◆ What is needed ◆
Repeat exactly the lines beginning at the one that contains "black hat [569,303,664,399]" and running to the end of the material. Omit the pictures.
▶
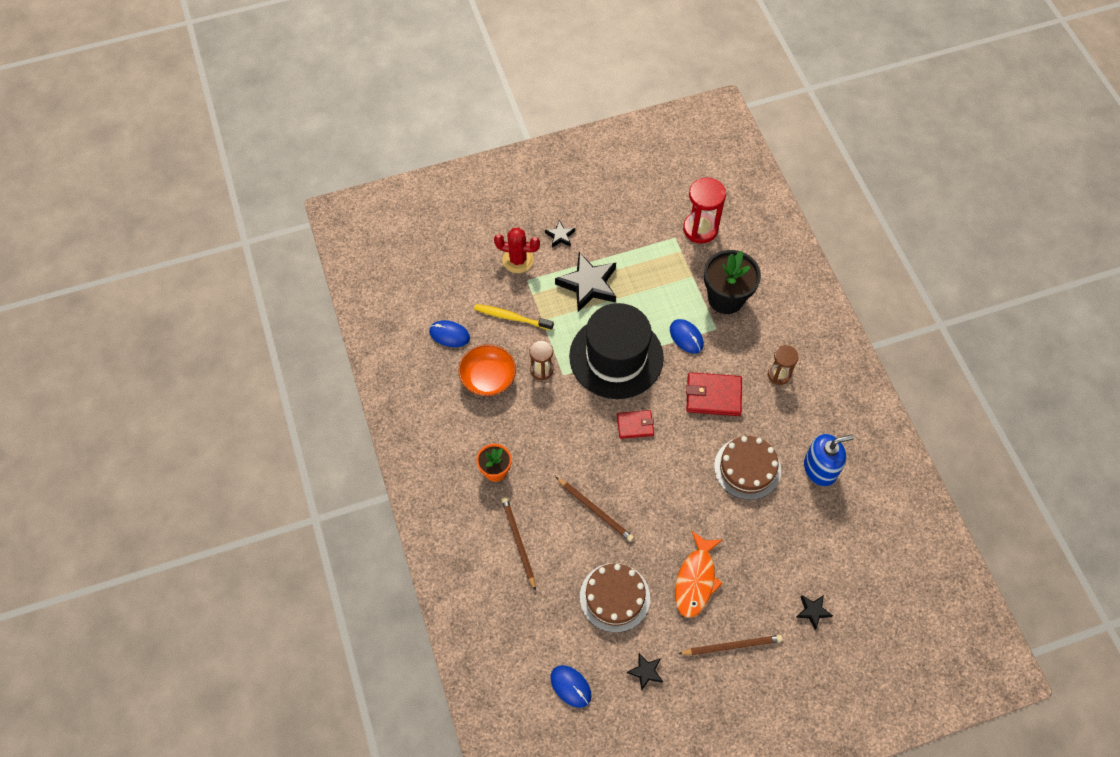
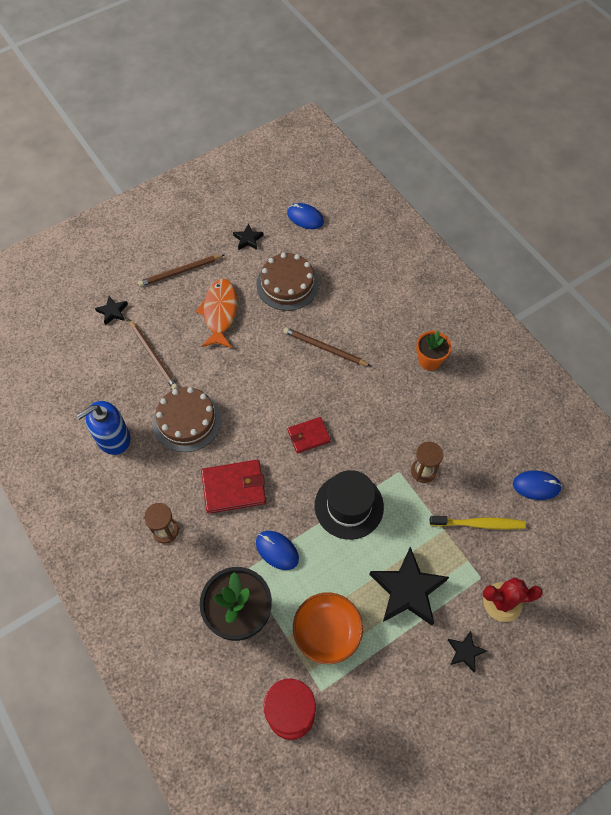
camera: 165 degrees right, 0 degrees up
orange bowl [458,344,516,396] -> orange bowl moved to [293,592,363,664]
brown pencil [502,497,536,591] -> brown pencil moved to [129,319,178,389]
black hat [569,303,664,399] -> black hat [315,470,384,540], size x0.65

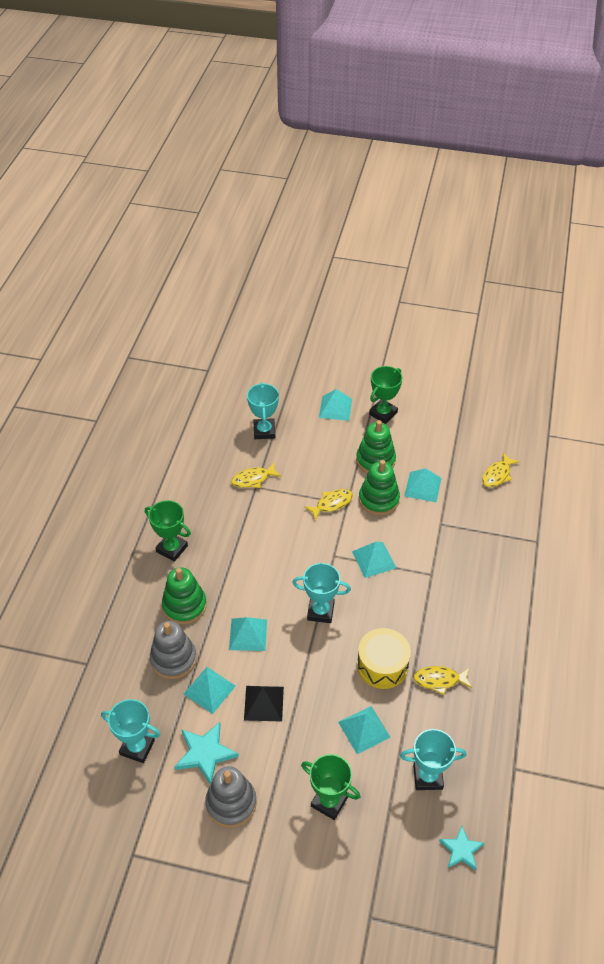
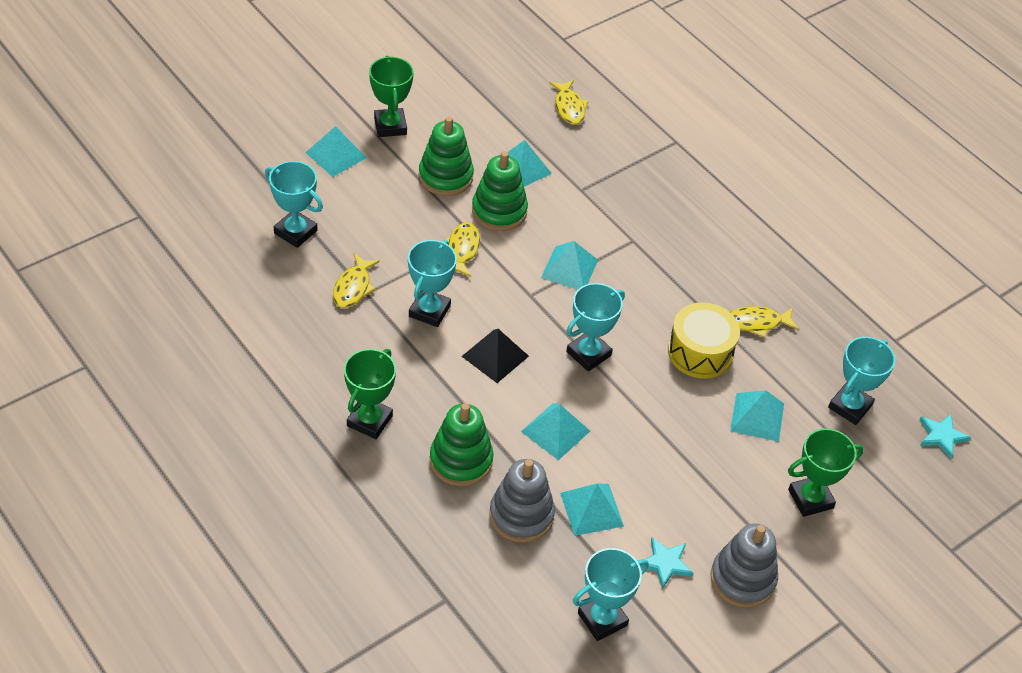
camera: 55 degrees left, 0 degrees up
green trophy [145,500,191,562] -> green trophy turned 45 degrees counterclockwise [344,349,396,439]
turquoise star [175,722,239,785] -> turquoise star [640,537,694,589], size x0.66
black pyramid [244,686,284,722] -> black pyramid moved to [462,329,529,383]
yellow fish [413,666,472,695] -> yellow fish turned 45 degrees clockwise [730,306,798,338]
none -> turquoise trophy [408,240,457,327]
◀
◆ Result of this exercise ◆
black hat [569,303,664,399] -> black hat [315,470,384,540], size x0.65

camera: 55 degrees left, 0 degrees up
green trophy [145,500,191,562] -> green trophy turned 45 degrees counterclockwise [344,349,396,439]
turquoise star [175,722,239,785] -> turquoise star [640,537,694,589], size x0.66
black pyramid [244,686,284,722] -> black pyramid moved to [462,329,529,383]
yellow fish [413,666,472,695] -> yellow fish turned 45 degrees clockwise [730,306,798,338]
none -> turquoise trophy [408,240,457,327]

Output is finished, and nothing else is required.